Assignment | What this exercise requires is a verbatim reproduction of the data below.

○ ○ ○ ○ ○ ○ ○

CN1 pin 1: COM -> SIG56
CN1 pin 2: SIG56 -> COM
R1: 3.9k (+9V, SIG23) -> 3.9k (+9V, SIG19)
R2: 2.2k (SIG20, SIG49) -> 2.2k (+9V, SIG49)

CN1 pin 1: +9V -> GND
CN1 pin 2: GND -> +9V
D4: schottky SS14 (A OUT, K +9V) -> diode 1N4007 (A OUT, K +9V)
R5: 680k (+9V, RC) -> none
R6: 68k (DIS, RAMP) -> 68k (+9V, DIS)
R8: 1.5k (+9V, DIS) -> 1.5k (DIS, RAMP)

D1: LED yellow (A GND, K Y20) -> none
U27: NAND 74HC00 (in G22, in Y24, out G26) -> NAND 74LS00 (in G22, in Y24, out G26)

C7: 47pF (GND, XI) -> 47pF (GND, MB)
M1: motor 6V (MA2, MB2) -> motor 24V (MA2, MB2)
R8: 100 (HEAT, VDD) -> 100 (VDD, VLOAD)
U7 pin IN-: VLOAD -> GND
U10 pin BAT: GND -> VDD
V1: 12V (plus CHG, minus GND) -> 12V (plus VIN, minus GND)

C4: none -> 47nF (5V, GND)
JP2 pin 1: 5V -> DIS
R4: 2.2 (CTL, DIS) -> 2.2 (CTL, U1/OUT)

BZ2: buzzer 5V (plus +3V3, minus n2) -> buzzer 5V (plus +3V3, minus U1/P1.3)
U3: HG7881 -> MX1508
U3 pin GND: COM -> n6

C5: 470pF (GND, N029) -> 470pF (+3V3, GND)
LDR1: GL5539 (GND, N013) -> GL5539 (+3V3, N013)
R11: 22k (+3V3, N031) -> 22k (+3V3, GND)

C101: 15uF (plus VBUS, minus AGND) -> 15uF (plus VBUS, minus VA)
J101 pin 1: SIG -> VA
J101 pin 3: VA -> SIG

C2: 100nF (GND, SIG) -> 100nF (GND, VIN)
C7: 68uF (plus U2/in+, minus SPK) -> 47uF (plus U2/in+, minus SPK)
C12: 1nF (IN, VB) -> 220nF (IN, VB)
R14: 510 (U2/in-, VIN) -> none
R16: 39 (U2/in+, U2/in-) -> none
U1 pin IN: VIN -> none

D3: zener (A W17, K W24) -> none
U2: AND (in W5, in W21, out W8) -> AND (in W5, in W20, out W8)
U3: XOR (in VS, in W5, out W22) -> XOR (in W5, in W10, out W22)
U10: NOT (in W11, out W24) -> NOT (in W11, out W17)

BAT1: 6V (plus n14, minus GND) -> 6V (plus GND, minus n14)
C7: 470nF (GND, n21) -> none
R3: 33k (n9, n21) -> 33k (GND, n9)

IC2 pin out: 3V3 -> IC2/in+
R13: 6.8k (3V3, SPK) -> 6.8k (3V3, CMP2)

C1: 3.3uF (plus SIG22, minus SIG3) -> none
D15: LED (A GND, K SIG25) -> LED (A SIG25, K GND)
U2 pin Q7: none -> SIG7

○ ○ ○ ○ ○ ○ ○

Solution below |
CN1 pin 1: COM -> SIG56
CN1 pin 2: SIG56 -> COM
R1: 3.9k (+9V, SIG23) -> 3.9k (+9V, SIG19)
R2: 2.2k (SIG20, SIG49) -> 2.2k (+9V, SIG49)

CN1 pin 1: +9V -> GND
CN1 pin 2: GND -> +9V
D4: schottky SS14 (A OUT, K +9V) -> diode 1N4007 (A OUT, K +9V)
R5: 680k (+9V, RC) -> none
R6: 68k (DIS, RAMP) -> 68k (+9V, DIS)
R8: 1.5k (+9V, DIS) -> 1.5k (DIS, RAMP)

D1: LED yellow (A GND, K Y20) -> none
U27: NAND 74HC00 (in G22, in Y24, out G26) -> NAND 74LS00 (in G22, in Y24, out G26)

C7: 47pF (GND, XI) -> 47pF (GND, MB)
M1: motor 6V (MA2, MB2) -> motor 24V (MA2, MB2)
R8: 100 (HEAT, VDD) -> 100 (VDD, VLOAD)
U7 pin IN-: VLOAD -> GND
U10 pin BAT: GND -> VDD
V1: 12V (plus CHG, minus GND) -> 12V (plus VIN, minus GND)

C4: none -> 47nF (5V, GND)
JP2 pin 1: 5V -> DIS
R4: 2.2 (CTL, DIS) -> 2.2 (CTL, U1/OUT)

BZ2: buzzer 5V (plus +3V3, minus n2) -> buzzer 5V (plus +3V3, minus U1/P1.3)
U3: HG7881 -> MX1508
U3 pin GND: COM -> n6

C5: 470pF (GND, N029) -> 470pF (+3V3, GND)
LDR1: GL5539 (GND, N013) -> GL5539 (+3V3, N013)
R11: 22k (+3V3, N031) -> 22k (+3V3, GND)

C101: 15uF (plus VBUS, minus AGND) -> 15uF (plus VBUS, minus VA)
J101 pin 1: SIG -> VA
J101 pin 3: VA -> SIG

C2: 100nF (GND, SIG) -> 100nF (GND, VIN)
C7: 68uF (plus U2/in+, minus SPK) -> 47uF (plus U2/in+, minus SPK)
C12: 1nF (IN, VB) -> 220nF (IN, VB)
R14: 510 (U2/in-, VIN) -> none
R16: 39 (U2/in+, U2/in-) -> none
U1 pin IN: VIN -> none

D3: zener (A W17, K W24) -> none
U2: AND (in W5, in W21, out W8) -> AND (in W5, in W20, out W8)
U3: XOR (in VS, in W5, out W22) -> XOR (in W5, in W10, out W22)
U10: NOT (in W11, out W24) -> NOT (in W11, out W17)

BAT1: 6V (plus n14, minus GND) -> 6V (plus GND, minus n14)
C7: 470nF (GND, n21) -> none
R3: 33k (n9, n21) -> 33k (GND, n9)

IC2 pin out: 3V3 -> IC2/in+
R13: 6.8k (3V3, SPK) -> 6.8k (3V3, CMP2)

C1: 3.3uF (plus SIG22, minus SIG3) -> none
D15: LED (A GND, K SIG25) -> LED (A SIG25, K GND)
U2 pin Q7: none -> SIG7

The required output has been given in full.